## WHAT YOU WILL DO
How many lines in the entries below contain the word "minus"? Answer with the number and nothing else.

━━━━━ RECORDS SUPPLIED

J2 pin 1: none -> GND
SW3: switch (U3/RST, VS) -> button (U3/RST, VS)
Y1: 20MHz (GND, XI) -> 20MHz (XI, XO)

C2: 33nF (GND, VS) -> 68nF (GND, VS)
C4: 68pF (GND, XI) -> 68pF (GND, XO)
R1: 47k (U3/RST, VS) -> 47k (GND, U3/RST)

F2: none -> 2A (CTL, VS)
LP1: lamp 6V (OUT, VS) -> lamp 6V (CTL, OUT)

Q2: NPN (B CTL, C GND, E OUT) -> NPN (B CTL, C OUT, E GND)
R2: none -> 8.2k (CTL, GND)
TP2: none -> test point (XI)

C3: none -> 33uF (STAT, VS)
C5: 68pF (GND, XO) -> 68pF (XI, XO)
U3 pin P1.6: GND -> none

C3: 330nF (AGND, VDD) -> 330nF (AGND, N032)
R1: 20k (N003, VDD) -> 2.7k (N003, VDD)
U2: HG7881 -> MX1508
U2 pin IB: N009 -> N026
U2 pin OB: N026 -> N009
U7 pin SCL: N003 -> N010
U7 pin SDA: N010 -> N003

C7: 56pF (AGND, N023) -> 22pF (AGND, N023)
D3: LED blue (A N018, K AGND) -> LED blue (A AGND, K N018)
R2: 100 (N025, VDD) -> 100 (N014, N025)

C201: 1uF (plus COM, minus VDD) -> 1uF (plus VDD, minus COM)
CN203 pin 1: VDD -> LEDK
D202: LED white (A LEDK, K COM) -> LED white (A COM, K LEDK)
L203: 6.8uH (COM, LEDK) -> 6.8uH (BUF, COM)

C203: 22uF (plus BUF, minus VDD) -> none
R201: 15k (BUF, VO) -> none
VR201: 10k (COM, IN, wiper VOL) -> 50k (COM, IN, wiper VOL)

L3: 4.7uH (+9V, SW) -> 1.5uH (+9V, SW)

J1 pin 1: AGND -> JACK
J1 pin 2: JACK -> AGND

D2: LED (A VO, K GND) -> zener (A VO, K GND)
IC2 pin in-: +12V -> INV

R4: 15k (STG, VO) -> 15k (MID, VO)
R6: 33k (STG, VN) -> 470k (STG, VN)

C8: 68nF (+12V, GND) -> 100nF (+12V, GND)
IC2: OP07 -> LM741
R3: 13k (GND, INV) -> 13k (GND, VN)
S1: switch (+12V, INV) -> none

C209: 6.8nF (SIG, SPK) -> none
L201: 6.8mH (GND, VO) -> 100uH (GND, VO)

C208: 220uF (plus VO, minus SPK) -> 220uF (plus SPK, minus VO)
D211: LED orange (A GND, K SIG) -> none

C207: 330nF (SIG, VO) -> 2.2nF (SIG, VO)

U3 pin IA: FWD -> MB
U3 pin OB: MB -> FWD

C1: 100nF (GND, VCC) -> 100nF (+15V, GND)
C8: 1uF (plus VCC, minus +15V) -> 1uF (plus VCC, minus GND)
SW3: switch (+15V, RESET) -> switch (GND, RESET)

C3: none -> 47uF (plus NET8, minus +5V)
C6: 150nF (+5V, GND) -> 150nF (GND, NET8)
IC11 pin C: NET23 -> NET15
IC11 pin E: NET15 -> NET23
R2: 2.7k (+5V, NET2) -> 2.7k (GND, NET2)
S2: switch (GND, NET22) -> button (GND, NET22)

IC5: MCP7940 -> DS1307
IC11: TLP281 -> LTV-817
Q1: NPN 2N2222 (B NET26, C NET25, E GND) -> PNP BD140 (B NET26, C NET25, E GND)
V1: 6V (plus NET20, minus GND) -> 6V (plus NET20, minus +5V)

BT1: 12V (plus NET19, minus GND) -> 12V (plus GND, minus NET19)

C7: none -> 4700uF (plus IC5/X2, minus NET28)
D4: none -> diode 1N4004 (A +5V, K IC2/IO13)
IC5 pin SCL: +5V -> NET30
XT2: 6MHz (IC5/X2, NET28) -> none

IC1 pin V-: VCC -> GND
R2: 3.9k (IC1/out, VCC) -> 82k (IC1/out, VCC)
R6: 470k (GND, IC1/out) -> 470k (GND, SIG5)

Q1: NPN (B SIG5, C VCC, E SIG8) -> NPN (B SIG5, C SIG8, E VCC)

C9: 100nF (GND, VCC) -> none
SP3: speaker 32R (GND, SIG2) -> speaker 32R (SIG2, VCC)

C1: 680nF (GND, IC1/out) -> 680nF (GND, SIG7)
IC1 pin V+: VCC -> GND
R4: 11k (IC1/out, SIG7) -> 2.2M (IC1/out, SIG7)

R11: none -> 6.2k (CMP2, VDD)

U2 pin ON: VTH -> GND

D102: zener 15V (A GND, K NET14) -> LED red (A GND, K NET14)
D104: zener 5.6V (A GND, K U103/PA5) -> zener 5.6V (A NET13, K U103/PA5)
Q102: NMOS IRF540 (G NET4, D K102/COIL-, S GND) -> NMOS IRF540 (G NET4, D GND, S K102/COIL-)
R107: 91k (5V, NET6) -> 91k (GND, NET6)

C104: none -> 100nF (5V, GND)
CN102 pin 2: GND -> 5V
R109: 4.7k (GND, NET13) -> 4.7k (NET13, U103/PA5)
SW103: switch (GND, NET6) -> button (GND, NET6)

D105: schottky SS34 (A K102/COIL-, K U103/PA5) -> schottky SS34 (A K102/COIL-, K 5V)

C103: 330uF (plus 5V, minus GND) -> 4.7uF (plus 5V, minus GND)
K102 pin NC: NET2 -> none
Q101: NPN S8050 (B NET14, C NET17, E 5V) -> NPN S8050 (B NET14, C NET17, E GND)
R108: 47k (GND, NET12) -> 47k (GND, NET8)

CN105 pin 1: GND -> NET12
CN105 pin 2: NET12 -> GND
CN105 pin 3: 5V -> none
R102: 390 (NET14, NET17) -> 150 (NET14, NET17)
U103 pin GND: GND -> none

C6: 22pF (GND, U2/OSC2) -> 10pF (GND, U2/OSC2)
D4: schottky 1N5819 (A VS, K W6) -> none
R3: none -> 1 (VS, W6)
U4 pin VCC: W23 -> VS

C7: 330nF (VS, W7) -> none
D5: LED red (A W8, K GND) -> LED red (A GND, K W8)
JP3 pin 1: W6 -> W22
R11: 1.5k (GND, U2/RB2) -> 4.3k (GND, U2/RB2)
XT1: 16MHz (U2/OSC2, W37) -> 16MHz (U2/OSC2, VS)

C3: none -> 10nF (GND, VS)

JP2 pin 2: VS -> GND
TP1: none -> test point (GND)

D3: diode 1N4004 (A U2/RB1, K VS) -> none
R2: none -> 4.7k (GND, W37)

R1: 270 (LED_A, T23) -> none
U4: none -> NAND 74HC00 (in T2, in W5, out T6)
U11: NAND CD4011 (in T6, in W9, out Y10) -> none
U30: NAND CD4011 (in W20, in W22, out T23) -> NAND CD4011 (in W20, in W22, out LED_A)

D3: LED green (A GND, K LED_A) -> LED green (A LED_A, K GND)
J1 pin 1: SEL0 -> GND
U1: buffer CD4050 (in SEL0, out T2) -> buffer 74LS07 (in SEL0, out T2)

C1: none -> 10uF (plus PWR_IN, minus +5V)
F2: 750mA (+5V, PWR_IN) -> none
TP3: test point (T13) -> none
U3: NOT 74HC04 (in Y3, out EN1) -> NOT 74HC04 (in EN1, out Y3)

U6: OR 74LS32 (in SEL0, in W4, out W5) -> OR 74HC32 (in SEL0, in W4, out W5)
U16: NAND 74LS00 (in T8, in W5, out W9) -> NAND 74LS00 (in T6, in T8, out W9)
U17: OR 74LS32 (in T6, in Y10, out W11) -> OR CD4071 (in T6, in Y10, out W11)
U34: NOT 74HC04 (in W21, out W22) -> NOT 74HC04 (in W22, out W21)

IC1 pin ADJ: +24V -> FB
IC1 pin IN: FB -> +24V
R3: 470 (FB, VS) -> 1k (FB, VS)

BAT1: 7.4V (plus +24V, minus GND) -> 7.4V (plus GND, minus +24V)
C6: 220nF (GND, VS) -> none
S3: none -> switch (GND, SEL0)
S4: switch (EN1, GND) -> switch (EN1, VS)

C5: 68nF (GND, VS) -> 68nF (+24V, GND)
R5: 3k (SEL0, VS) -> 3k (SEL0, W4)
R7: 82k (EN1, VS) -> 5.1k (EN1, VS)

━━━━━━━━━━

## YOUR RESPONSE
11